## TASK DESCRIPTION
Once the line with "blue cross: (91, 107) -> (181, 169), moved" is found, write it out along with every line after it, exactly, up to the last line of the entries below. Exclude pictures.

[Recorded data]
-- -- --

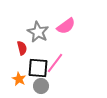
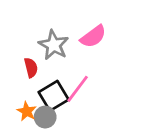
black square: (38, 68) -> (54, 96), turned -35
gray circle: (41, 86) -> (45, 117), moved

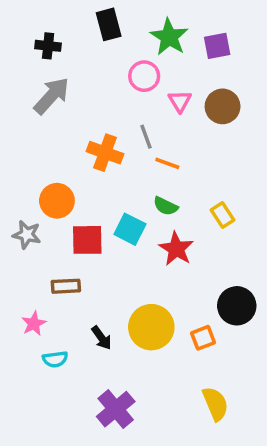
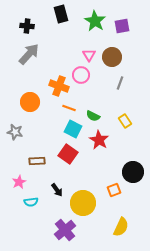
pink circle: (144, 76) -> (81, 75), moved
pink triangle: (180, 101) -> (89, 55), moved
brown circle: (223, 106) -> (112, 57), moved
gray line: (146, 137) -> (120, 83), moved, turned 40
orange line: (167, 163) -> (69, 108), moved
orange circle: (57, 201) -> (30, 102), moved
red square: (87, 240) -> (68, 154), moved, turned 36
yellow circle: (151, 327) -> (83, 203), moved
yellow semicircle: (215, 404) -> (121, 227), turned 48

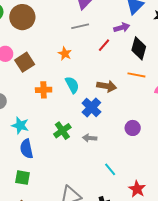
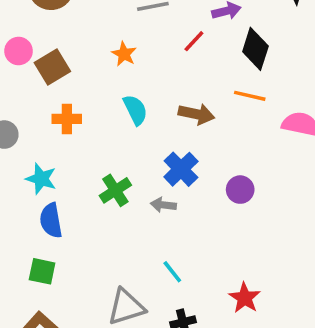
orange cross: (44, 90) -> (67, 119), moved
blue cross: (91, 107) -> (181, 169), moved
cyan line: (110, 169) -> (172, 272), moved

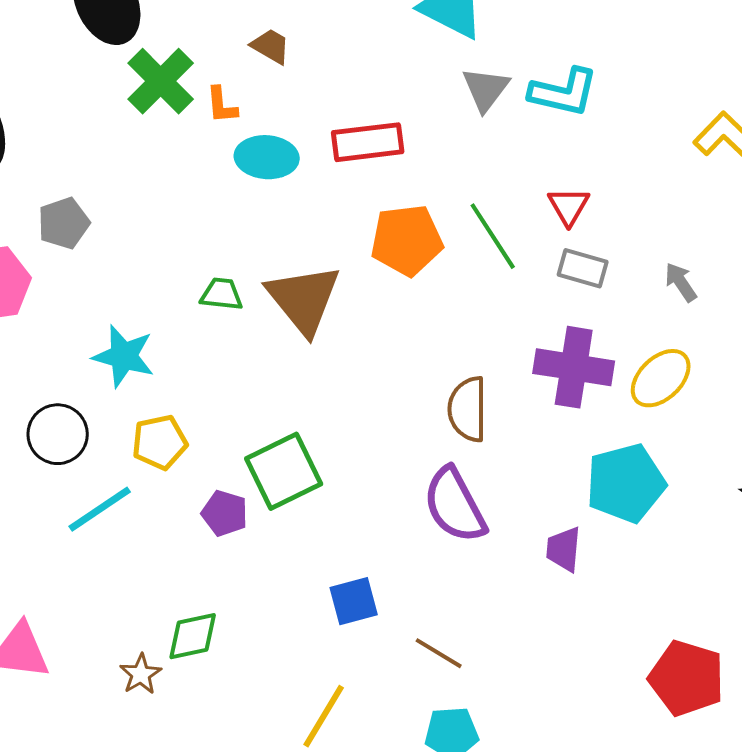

-- -- --

## EXPECTED ANSWER
blue cross: (91, 107) -> (181, 169), moved
cyan line: (110, 169) -> (172, 272), moved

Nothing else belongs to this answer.